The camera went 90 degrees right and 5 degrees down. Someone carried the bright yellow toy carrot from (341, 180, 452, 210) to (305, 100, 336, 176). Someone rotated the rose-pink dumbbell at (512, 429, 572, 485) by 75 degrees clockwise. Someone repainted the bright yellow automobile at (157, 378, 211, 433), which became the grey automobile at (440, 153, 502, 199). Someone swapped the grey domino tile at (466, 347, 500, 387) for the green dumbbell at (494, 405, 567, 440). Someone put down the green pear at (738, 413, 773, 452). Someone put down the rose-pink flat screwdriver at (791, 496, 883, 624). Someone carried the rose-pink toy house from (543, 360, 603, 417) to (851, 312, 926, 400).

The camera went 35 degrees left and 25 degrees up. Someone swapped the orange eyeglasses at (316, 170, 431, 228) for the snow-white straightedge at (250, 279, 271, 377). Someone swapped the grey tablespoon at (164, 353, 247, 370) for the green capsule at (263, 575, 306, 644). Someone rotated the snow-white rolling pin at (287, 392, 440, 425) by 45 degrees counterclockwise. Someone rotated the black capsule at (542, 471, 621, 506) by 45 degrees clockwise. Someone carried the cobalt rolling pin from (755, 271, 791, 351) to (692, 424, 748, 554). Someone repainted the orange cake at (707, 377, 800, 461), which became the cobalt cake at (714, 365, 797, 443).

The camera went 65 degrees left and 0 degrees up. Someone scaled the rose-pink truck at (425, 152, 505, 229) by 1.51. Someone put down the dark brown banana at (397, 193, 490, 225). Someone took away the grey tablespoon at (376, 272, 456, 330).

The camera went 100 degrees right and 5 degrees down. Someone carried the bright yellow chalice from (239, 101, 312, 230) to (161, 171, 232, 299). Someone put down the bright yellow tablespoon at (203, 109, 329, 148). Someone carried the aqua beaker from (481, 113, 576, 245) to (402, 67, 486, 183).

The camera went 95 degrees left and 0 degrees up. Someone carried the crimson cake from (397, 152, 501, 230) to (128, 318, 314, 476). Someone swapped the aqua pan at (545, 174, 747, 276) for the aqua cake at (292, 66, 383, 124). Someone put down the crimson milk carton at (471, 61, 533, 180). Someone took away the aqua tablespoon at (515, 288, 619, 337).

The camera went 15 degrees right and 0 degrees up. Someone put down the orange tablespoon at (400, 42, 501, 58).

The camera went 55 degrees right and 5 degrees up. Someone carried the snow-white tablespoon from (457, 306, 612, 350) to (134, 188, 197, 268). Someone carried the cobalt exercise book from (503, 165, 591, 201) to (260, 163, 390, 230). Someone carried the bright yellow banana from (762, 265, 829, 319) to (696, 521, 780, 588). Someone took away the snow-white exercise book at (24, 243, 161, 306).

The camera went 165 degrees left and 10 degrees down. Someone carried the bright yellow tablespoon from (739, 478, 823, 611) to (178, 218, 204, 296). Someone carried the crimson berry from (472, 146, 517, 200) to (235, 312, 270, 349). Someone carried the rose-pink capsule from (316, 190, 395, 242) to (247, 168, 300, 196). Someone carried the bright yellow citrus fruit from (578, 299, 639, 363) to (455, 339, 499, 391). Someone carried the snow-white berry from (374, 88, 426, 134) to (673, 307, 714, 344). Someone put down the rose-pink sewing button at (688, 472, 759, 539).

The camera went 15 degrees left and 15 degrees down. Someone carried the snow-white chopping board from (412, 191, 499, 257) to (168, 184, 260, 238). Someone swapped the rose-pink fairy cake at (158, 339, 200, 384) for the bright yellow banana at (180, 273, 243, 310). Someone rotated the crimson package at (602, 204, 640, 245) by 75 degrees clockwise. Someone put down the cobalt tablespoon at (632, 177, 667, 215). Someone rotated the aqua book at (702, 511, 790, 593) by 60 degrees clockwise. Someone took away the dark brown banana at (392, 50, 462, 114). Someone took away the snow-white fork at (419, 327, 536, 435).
|---|
_Exercise directions:_
Each line of the records above should be copied exactly.

_Answer space:_
The camera went 90 degrees right and 5 degrees down. Someone carried the bright yellow toy carrot from (341, 180, 452, 210) to (305, 100, 336, 176). Someone rotated the rose-pink dumbbell at (512, 429, 572, 485) by 75 degrees clockwise. Someone repainted the bright yellow automobile at (157, 378, 211, 433), which became the grey automobile at (440, 153, 502, 199). Someone swapped the grey domino tile at (466, 347, 500, 387) for the green dumbbell at (494, 405, 567, 440). Someone put down the green pear at (738, 413, 773, 452). Someone put down the rose-pink flat screwdriver at (791, 496, 883, 624). Someone carried the rose-pink toy house from (543, 360, 603, 417) to (851, 312, 926, 400).

The camera went 35 degrees left and 25 degrees up. Someone swapped the orange eyeglasses at (316, 170, 431, 228) for the snow-white straightedge at (250, 279, 271, 377). Someone swapped the grey tablespoon at (164, 353, 247, 370) for the green capsule at (263, 575, 306, 644). Someone rotated the snow-white rolling pin at (287, 392, 440, 425) by 45 degrees counterclockwise. Someone rotated the black capsule at (542, 471, 621, 506) by 45 degrees clockwise. Someone carried the cobalt rolling pin from (755, 271, 791, 351) to (692, 424, 748, 554). Someone repainted the orange cake at (707, 377, 800, 461), which became the cobalt cake at (714, 365, 797, 443).

The camera went 65 degrees left and 0 degrees up. Someone scaled the rose-pink truck at (425, 152, 505, 229) by 1.51. Someone put down the dark brown banana at (397, 193, 490, 225). Someone took away the grey tablespoon at (376, 272, 456, 330).

The camera went 100 degrees right and 5 degrees down. Someone carried the bright yellow chalice from (239, 101, 312, 230) to (161, 171, 232, 299). Someone put down the bright yellow tablespoon at (203, 109, 329, 148). Someone carried the aqua beaker from (481, 113, 576, 245) to (402, 67, 486, 183).

The camera went 95 degrees left and 0 degrees up. Someone carried the crimson cake from (397, 152, 501, 230) to (128, 318, 314, 476). Someone swapped the aqua pan at (545, 174, 747, 276) for the aqua cake at (292, 66, 383, 124). Someone put down the crimson milk carton at (471, 61, 533, 180). Someone took away the aqua tablespoon at (515, 288, 619, 337).

The camera went 15 degrees right and 0 degrees up. Someone put down the orange tablespoon at (400, 42, 501, 58).

The camera went 55 degrees right and 5 degrees up. Someone carried the snow-white tablespoon from (457, 306, 612, 350) to (134, 188, 197, 268). Someone carried the cobalt exercise book from (503, 165, 591, 201) to (260, 163, 390, 230). Someone carried the bright yellow banana from (762, 265, 829, 319) to (696, 521, 780, 588). Someone took away the snow-white exercise book at (24, 243, 161, 306).

The camera went 165 degrees left and 10 degrees down. Someone carried the bright yellow tablespoon from (739, 478, 823, 611) to (178, 218, 204, 296). Someone carried the crimson berry from (472, 146, 517, 200) to (235, 312, 270, 349). Someone carried the rose-pink capsule from (316, 190, 395, 242) to (247, 168, 300, 196). Someone carried the bright yellow citrus fruit from (578, 299, 639, 363) to (455, 339, 499, 391). Someone carried the snow-white berry from (374, 88, 426, 134) to (673, 307, 714, 344). Someone put down the rose-pink sewing button at (688, 472, 759, 539).

The camera went 15 degrees left and 15 degrees down. Someone carried the snow-white chopping board from (412, 191, 499, 257) to (168, 184, 260, 238). Someone swapped the rose-pink fairy cake at (158, 339, 200, 384) for the bright yellow banana at (180, 273, 243, 310). Someone rotated the crimson package at (602, 204, 640, 245) by 75 degrees clockwise. Someone put down the cobalt tablespoon at (632, 177, 667, 215). Someone rotated the aqua book at (702, 511, 790, 593) by 60 degrees clockwise. Someone took away the dark brown banana at (392, 50, 462, 114). Someone took away the snow-white fork at (419, 327, 536, 435).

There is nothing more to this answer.